## Activity:
Please retype the entries below exactly, only from their first line through the line containing "C10: 2.2nF (GND, n13) -> 2.2nF (GND, n21)", leaving every picture out.

Top of Data for the task

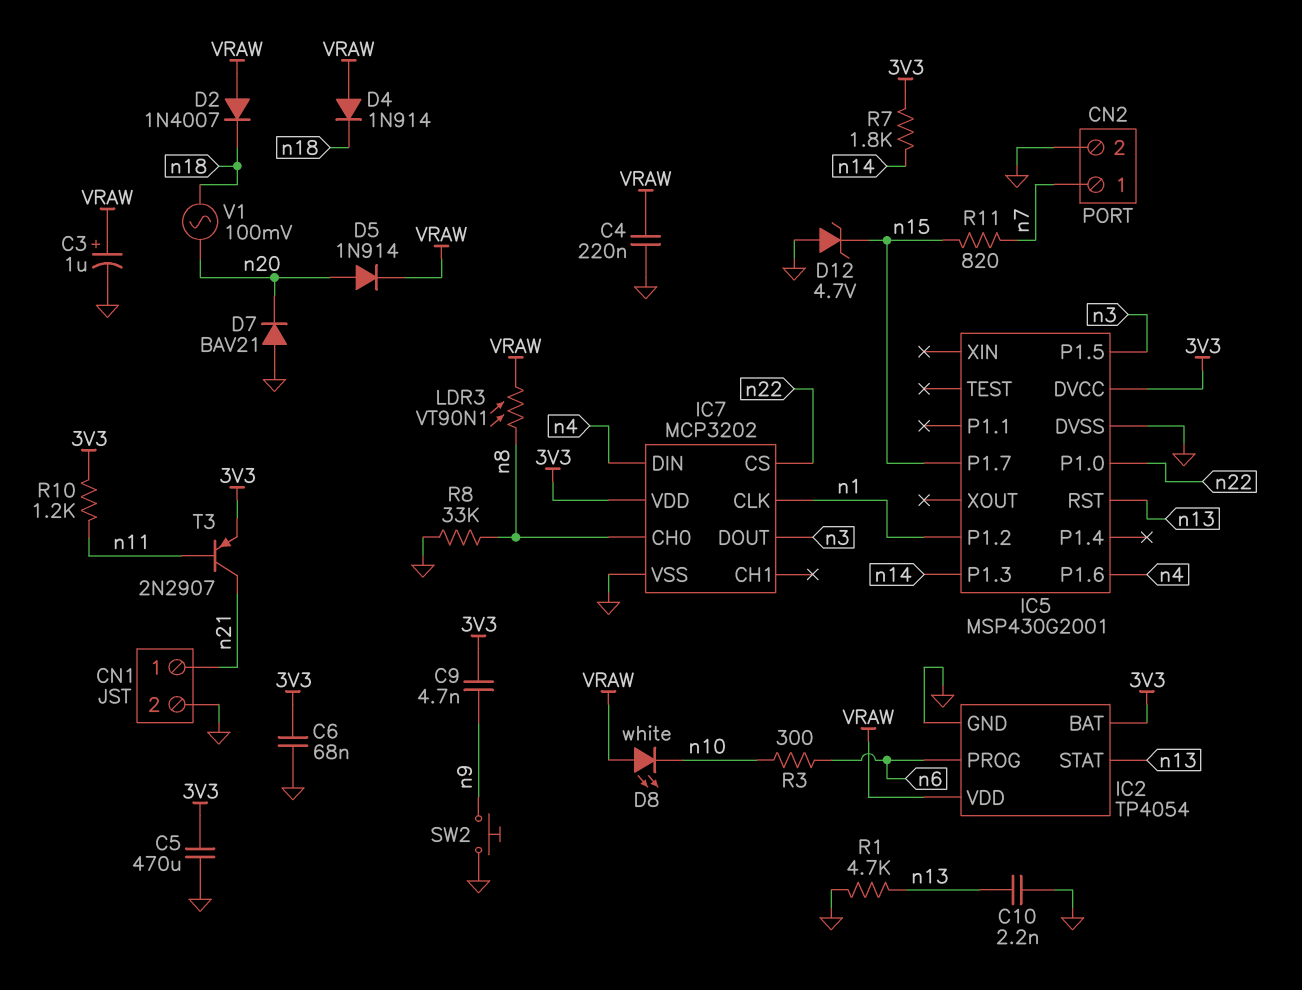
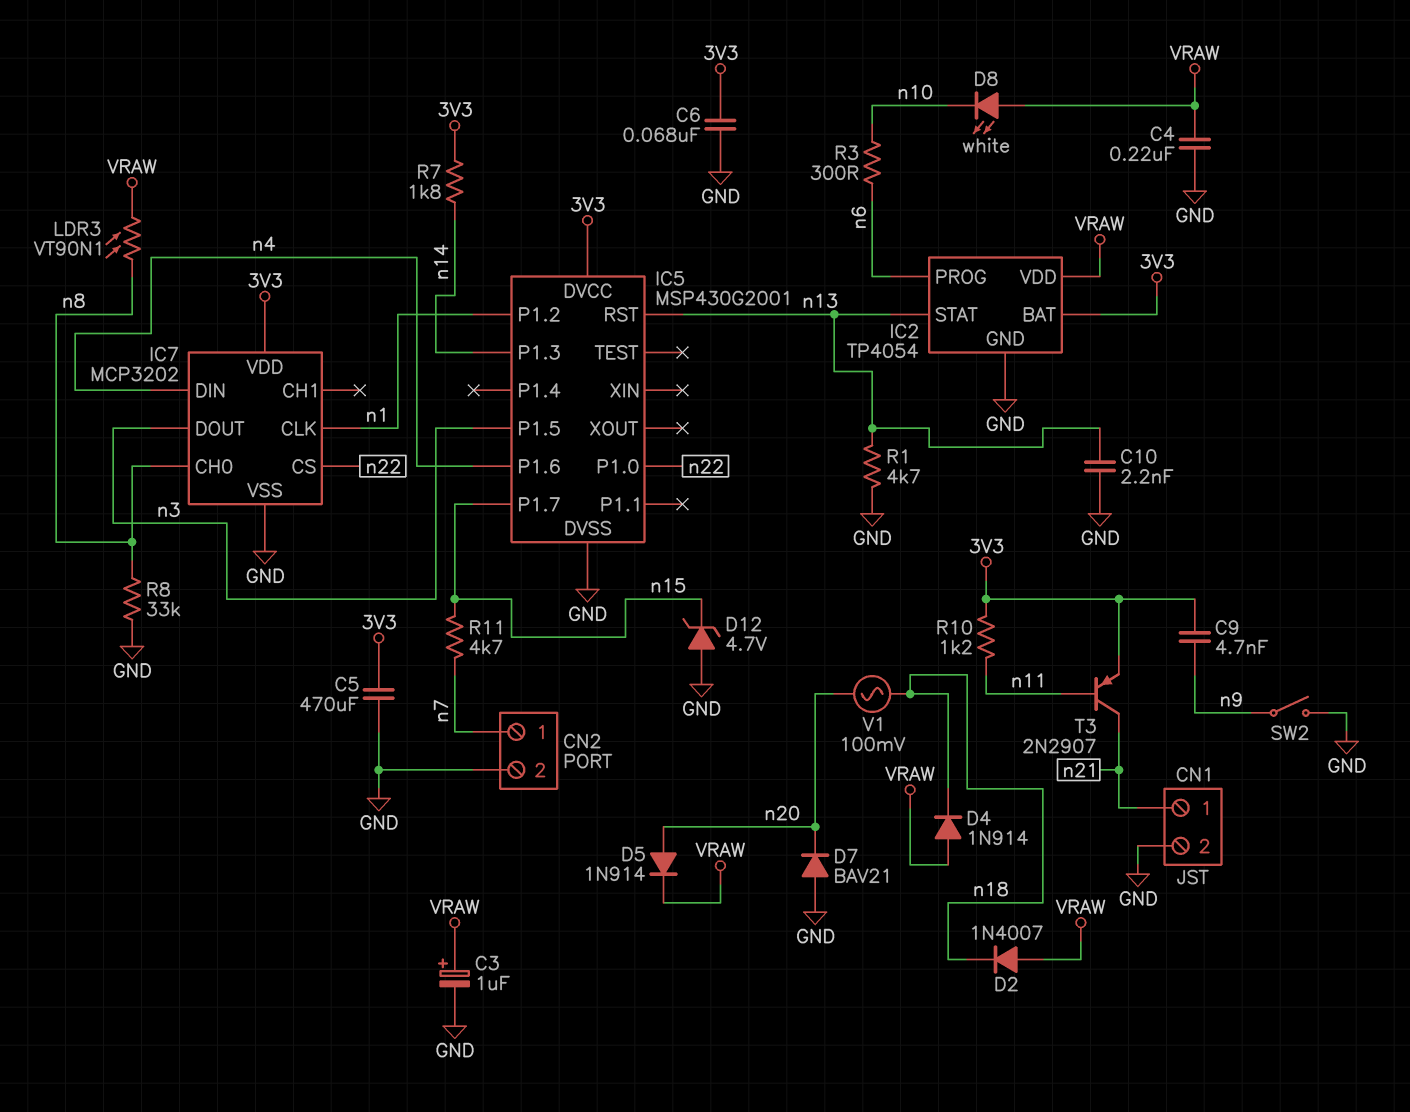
R11: 820 (n7, n15) -> 4.7k (n7, n15)
SW2: button (GND, n9) -> switch (GND, n9)

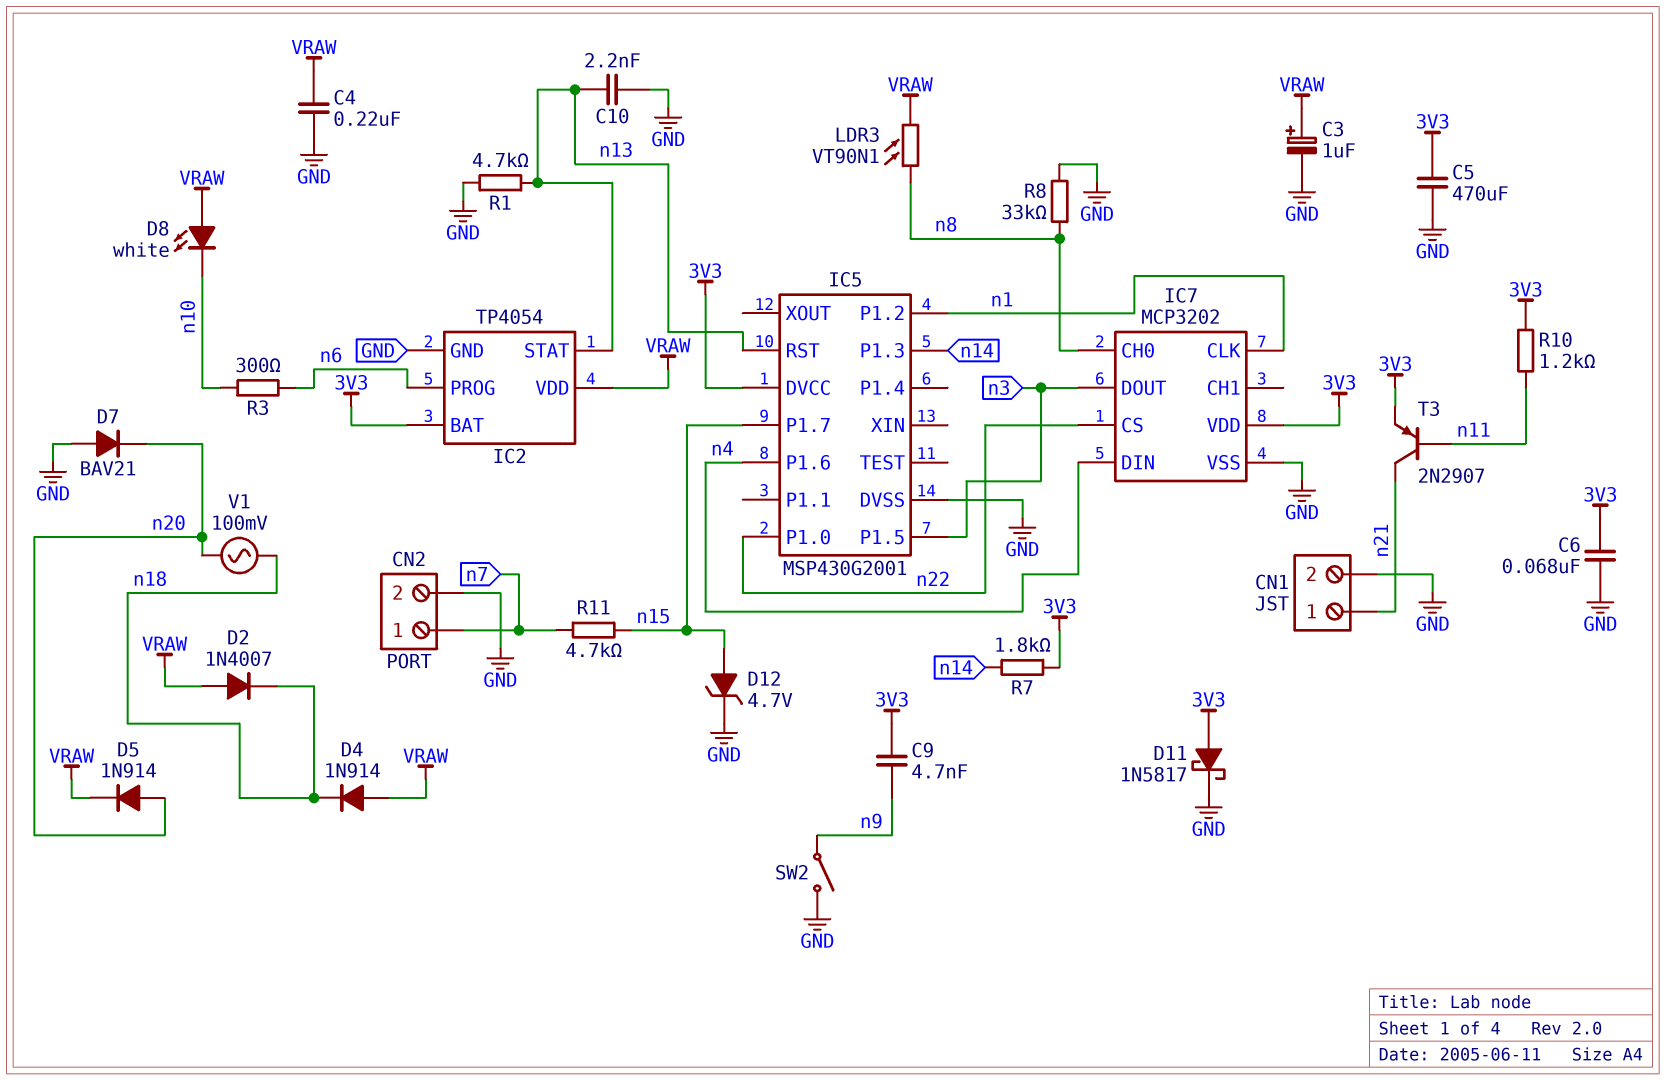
D11: none -> schottky 1N5817 (A 3V3, K GND)
D12: zener 4.7V (A GND, K n15) -> zener 4.7V (A n15, K GND)

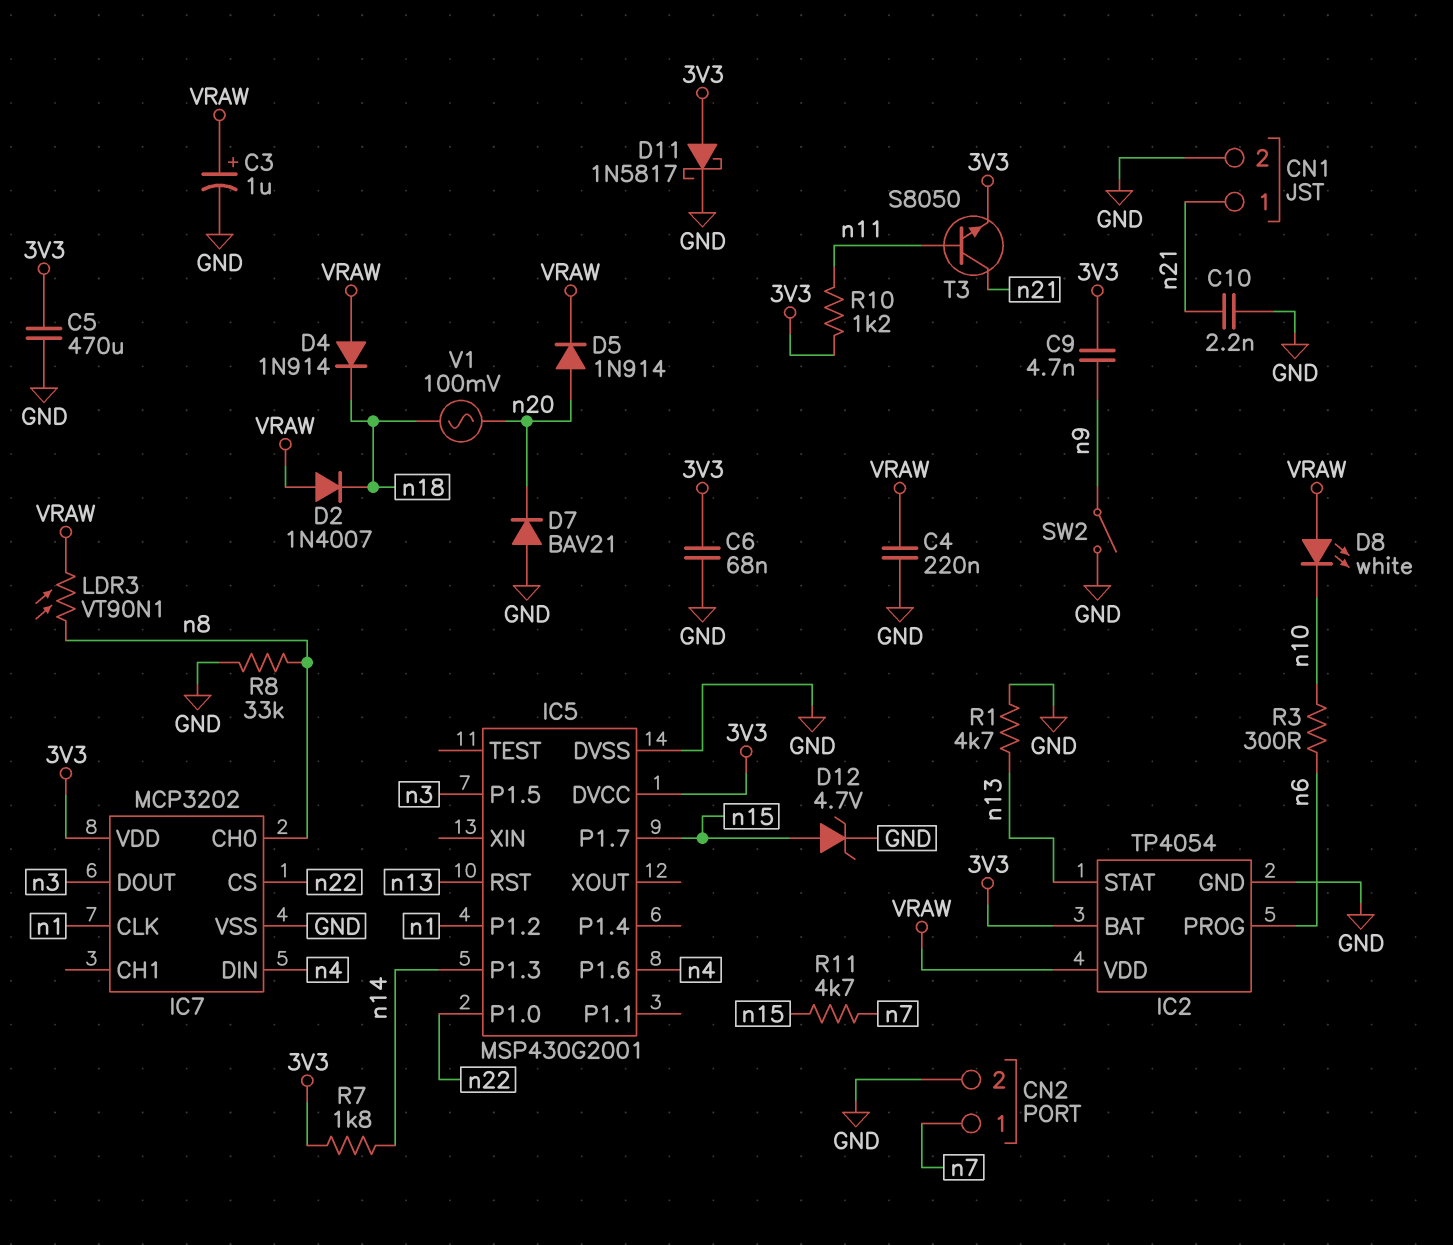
C10: 2.2nF (GND, n13) -> 2.2nF (GND, n21)
T3: PNP 2N2907 (B n11, C n21, E 3V3) -> NPN S8050 (B n11, C n21, E 3V3)

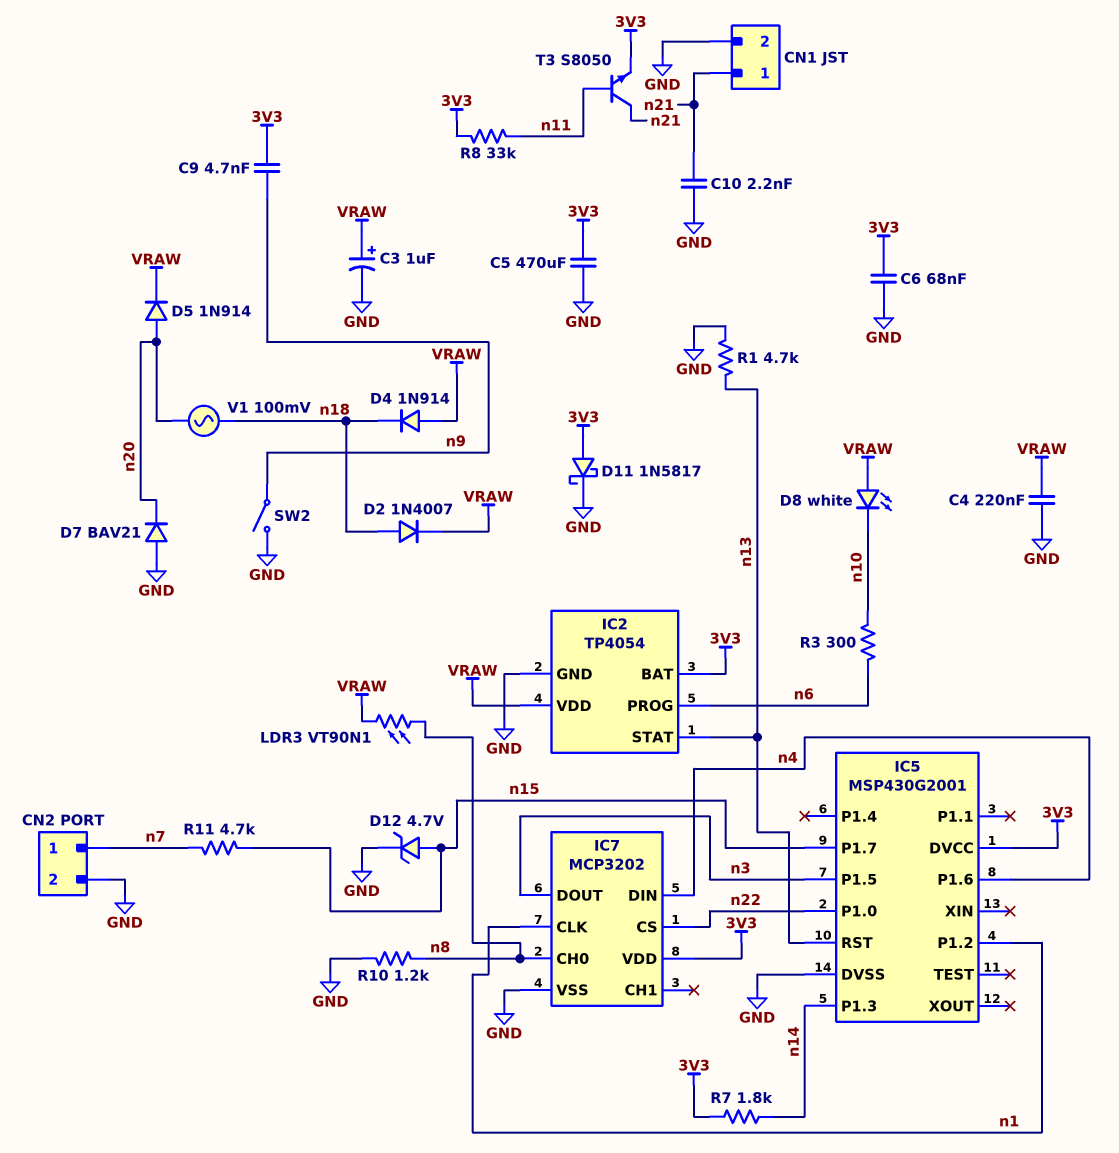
D2: diode 1N4007 (A VRAW, K n18) -> diode 1N4007 (A n18, K VRAW)
R8: 33k (GND, n8) -> 33k (3V3, n11)
R10: 1.2k (3V3, n11) -> 1.2k (GND, n8)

Bottom of Data for the task

## Output of the exercise:
R11: 820 (n7, n15) -> 4.7k (n7, n15)
SW2: button (GND, n9) -> switch (GND, n9)

D11: none -> schottky 1N5817 (A 3V3, K GND)
D12: zener 4.7V (A GND, K n15) -> zener 4.7V (A n15, K GND)

C10: 2.2nF (GND, n13) -> 2.2nF (GND, n21)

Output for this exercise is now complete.